Data items:
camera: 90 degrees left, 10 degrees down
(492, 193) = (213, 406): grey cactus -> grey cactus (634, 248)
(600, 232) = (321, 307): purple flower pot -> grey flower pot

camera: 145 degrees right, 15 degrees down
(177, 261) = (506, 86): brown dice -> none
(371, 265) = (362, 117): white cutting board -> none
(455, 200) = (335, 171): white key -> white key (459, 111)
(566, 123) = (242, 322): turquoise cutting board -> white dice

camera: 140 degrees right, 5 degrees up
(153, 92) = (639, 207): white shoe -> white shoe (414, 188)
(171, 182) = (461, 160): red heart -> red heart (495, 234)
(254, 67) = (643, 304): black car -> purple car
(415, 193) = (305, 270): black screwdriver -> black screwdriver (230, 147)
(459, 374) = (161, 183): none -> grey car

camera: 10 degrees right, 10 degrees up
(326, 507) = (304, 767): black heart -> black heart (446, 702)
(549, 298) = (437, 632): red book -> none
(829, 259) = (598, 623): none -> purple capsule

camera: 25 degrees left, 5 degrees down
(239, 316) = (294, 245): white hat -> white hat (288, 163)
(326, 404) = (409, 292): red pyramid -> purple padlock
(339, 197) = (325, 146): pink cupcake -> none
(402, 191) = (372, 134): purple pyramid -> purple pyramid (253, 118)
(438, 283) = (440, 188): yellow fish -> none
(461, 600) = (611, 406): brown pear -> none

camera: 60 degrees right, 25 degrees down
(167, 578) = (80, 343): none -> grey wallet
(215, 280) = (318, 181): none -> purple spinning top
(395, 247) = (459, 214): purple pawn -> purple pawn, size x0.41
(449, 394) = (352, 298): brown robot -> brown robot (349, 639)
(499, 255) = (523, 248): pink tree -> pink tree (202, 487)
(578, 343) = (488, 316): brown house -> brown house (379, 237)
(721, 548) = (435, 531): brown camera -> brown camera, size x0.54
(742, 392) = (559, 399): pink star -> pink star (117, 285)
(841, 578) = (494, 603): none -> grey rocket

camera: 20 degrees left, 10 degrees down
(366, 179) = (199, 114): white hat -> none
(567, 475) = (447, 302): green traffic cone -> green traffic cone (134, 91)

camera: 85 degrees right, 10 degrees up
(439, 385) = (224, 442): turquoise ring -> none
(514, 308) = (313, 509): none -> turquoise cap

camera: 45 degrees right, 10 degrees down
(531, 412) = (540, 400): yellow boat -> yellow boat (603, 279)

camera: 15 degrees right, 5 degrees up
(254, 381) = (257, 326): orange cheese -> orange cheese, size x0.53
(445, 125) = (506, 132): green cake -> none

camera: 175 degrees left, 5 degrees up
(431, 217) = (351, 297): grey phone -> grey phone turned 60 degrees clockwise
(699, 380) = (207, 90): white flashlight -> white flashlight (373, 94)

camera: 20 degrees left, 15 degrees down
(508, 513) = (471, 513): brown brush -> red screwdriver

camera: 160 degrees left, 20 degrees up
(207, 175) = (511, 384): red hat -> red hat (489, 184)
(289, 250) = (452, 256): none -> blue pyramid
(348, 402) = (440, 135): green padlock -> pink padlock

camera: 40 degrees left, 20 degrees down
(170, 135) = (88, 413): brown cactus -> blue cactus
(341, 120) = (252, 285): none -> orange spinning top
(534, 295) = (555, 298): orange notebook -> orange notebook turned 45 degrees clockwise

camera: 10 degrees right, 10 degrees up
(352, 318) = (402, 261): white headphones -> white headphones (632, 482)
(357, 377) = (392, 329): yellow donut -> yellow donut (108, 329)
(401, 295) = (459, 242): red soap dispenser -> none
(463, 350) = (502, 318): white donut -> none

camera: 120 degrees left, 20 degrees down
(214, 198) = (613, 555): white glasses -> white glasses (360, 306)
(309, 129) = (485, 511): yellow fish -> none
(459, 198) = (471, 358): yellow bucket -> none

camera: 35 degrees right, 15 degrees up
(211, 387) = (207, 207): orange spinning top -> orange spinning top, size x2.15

Aim of the task »
Could you restate, word for word, the lines above from the one with "(534, 295) = (555, 298): orange" to the one with "(401, 295) = (459, 242): red", both included?

Exercise output »
(534, 295) = (555, 298): orange notebook -> orange notebook turned 45 degrees clockwise

camera: 10 degrees right, 10 degrees up
(352, 318) = (402, 261): white headphones -> white headphones (632, 482)
(357, 377) = (392, 329): yellow donut -> yellow donut (108, 329)
(401, 295) = (459, 242): red soap dispenser -> none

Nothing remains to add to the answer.